Study material:
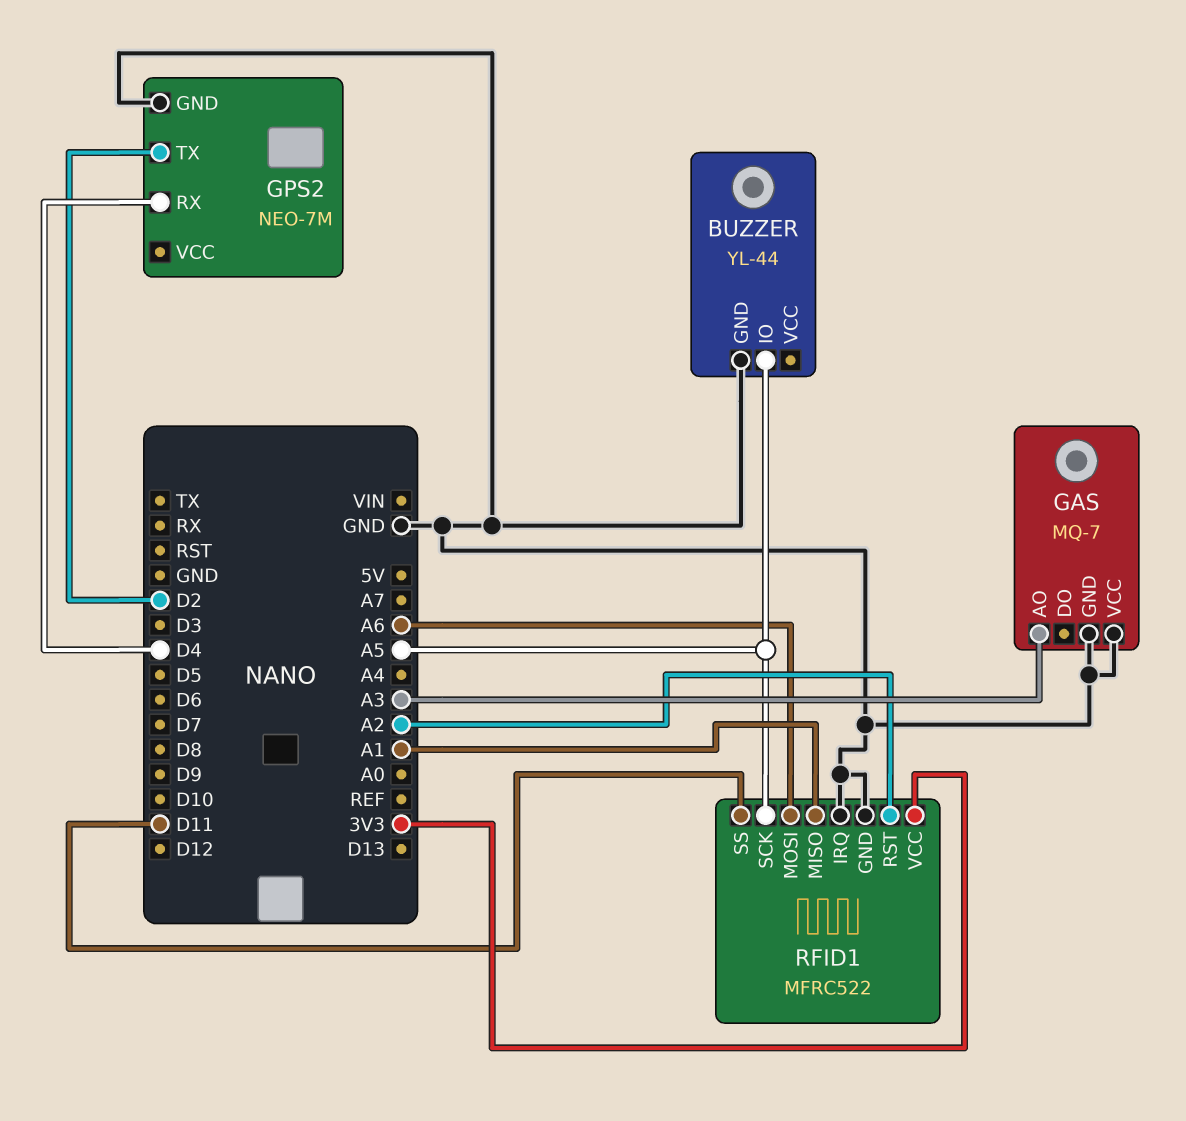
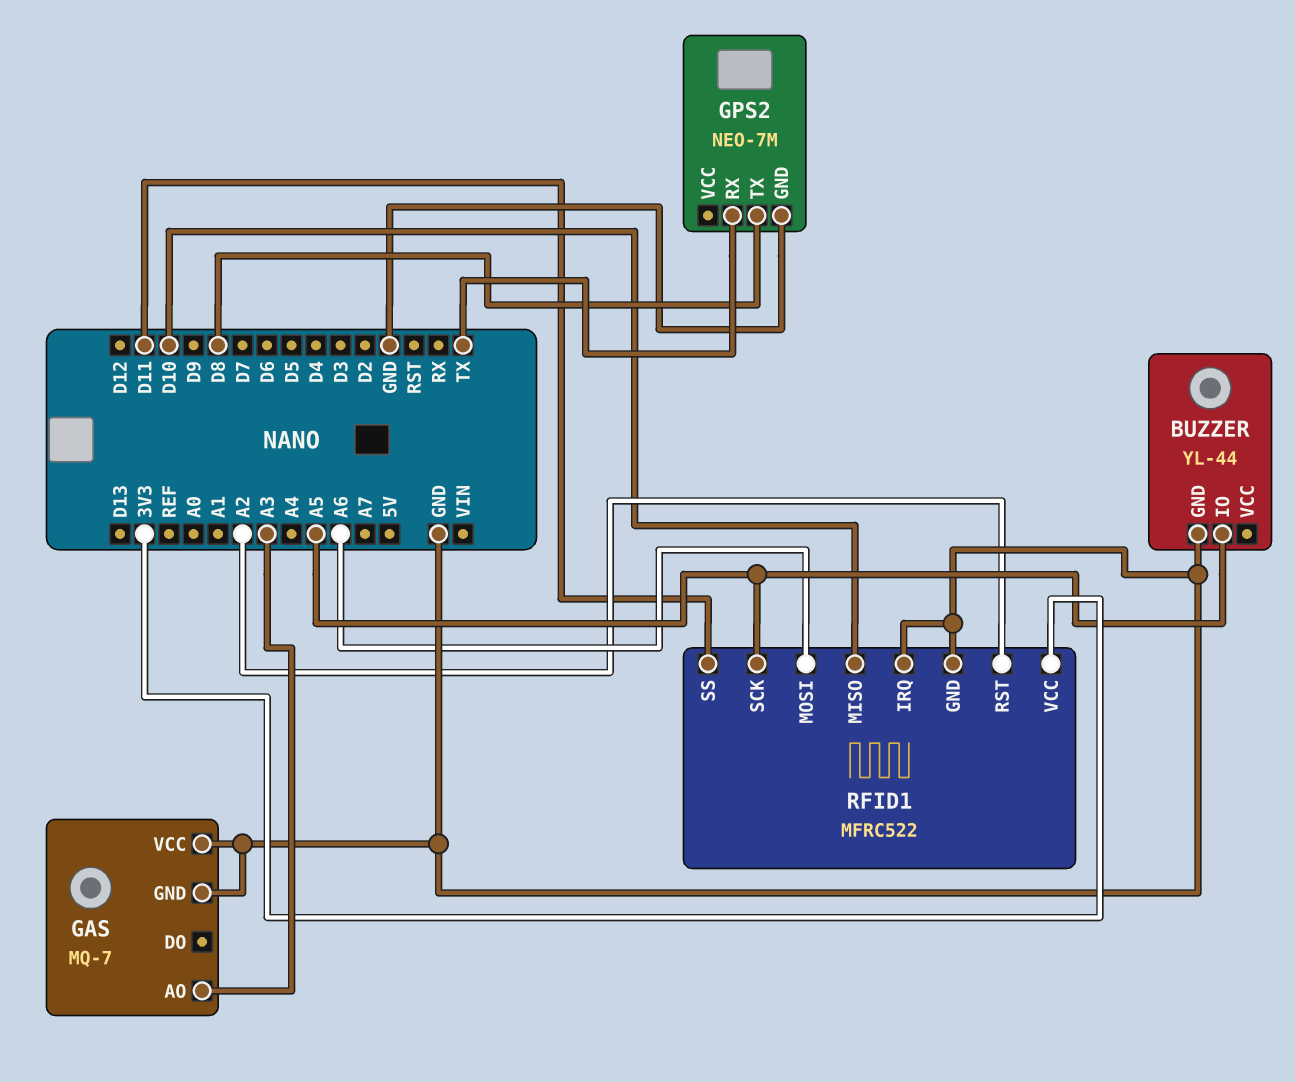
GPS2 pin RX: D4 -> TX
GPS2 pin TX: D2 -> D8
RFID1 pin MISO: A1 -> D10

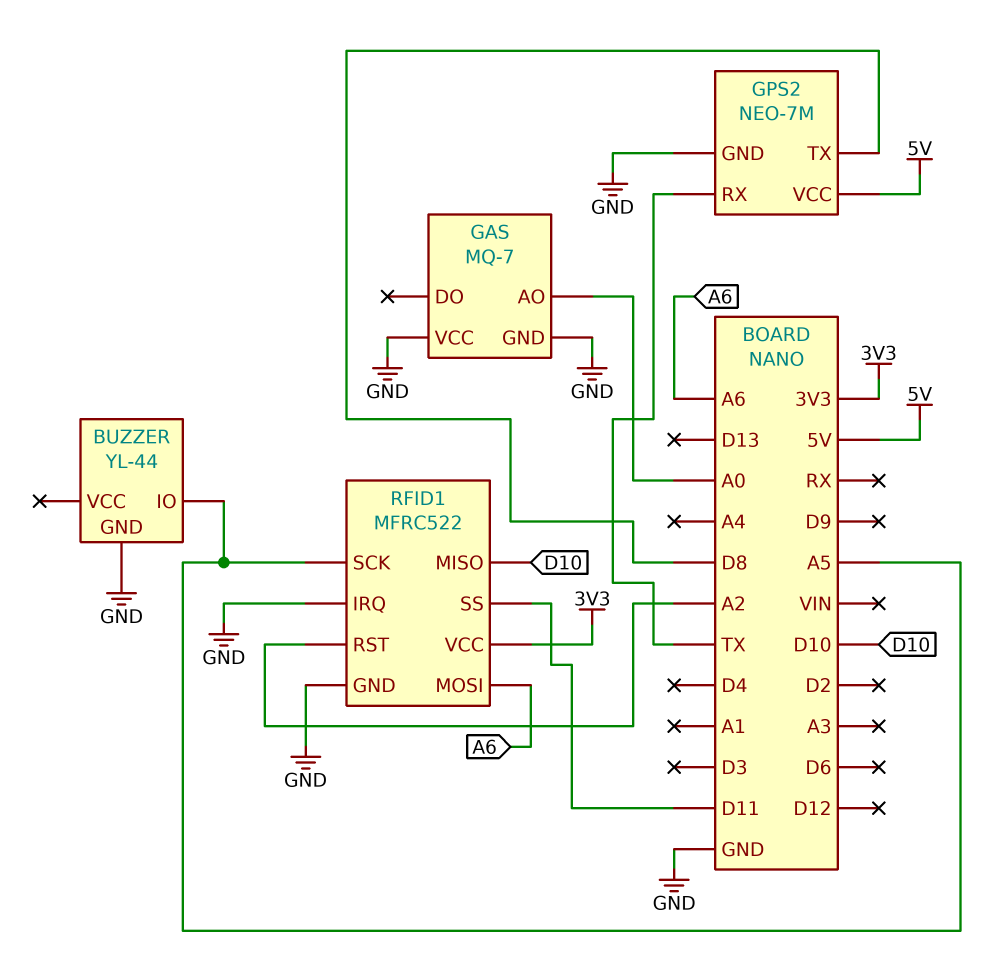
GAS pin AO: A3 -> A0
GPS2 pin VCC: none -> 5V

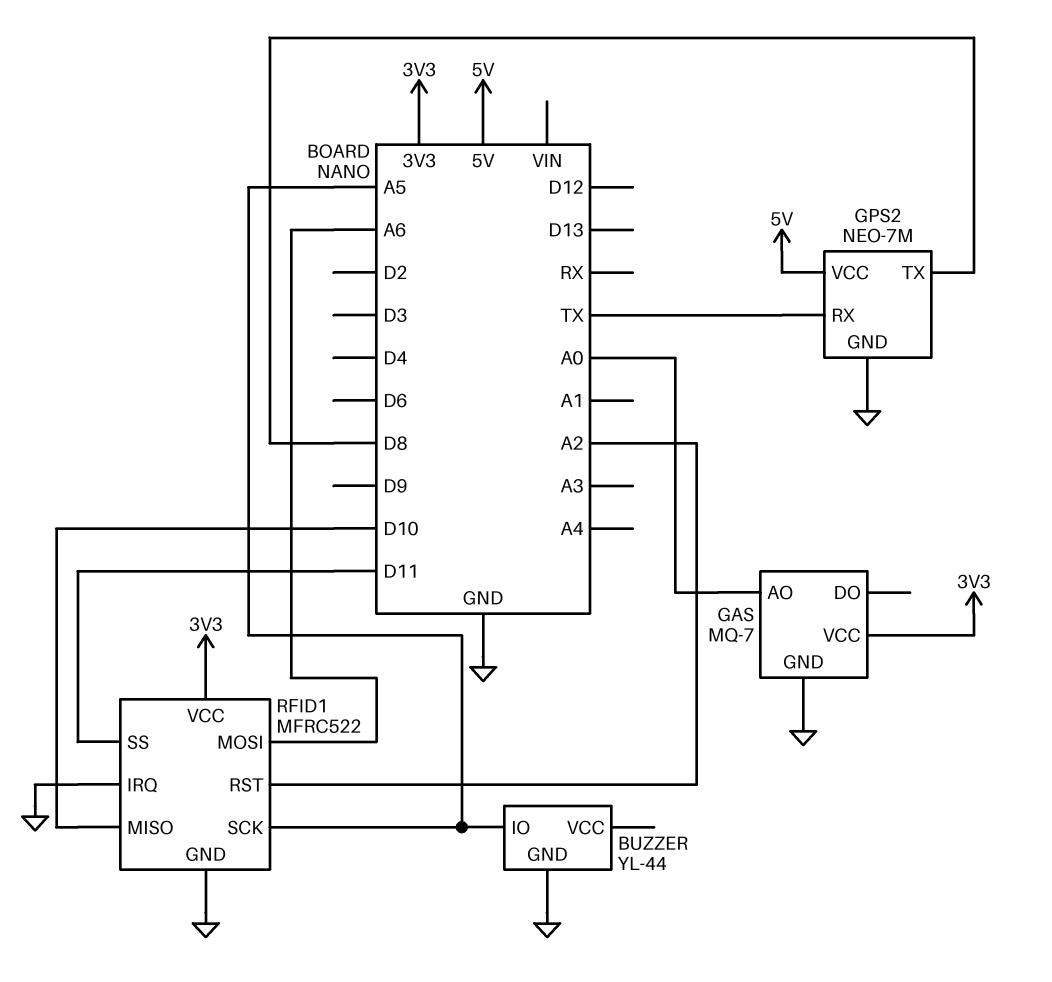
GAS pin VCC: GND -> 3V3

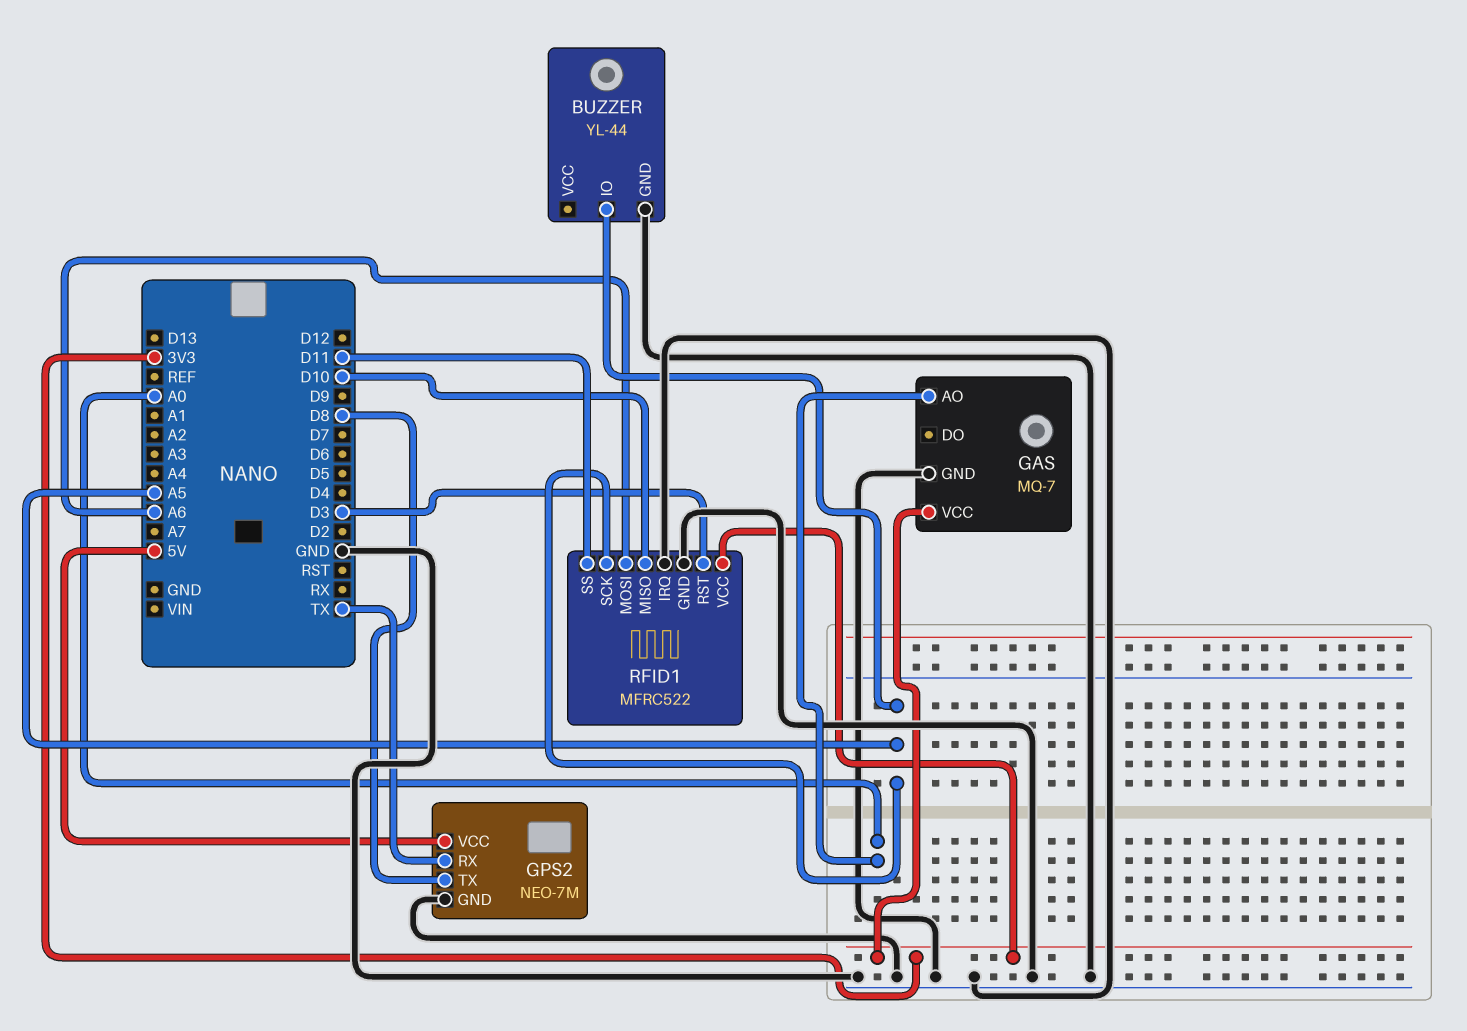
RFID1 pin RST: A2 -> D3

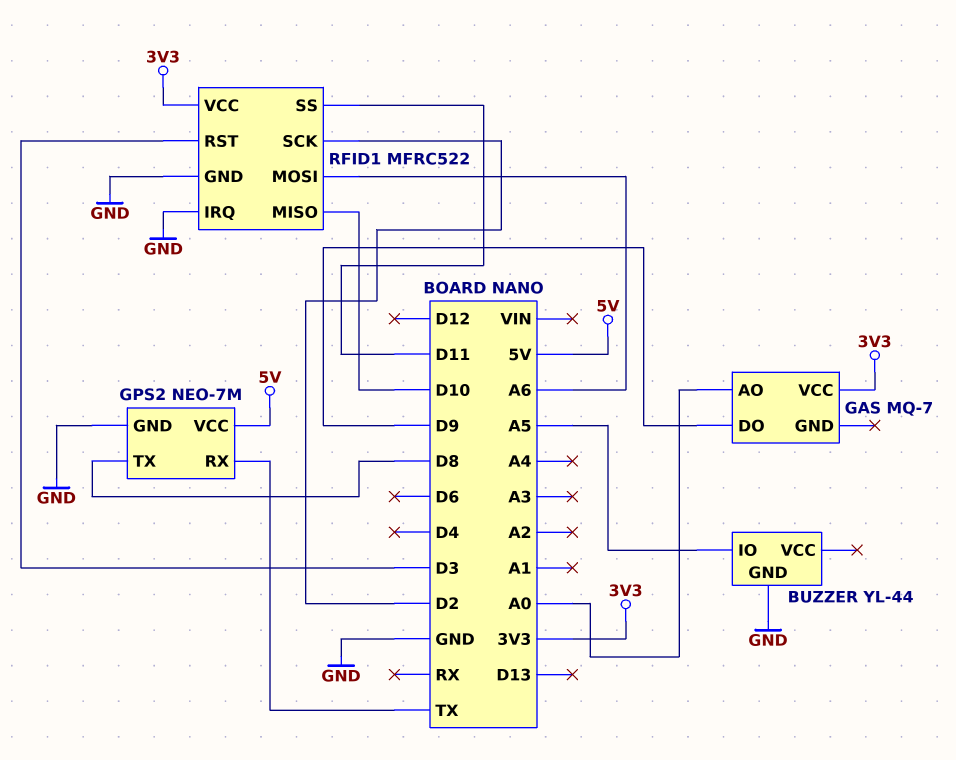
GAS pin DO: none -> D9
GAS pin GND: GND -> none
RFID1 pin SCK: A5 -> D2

Your task: Print the listing word for word but skip its pictures.

Response to this exercise:
GPS2 pin RX: D4 -> TX
GPS2 pin TX: D2 -> D8
RFID1 pin MISO: A1 -> D10

GAS pin AO: A3 -> A0
GPS2 pin VCC: none -> 5V

GAS pin VCC: GND -> 3V3

RFID1 pin RST: A2 -> D3

GAS pin DO: none -> D9
GAS pin GND: GND -> none
RFID1 pin SCK: A5 -> D2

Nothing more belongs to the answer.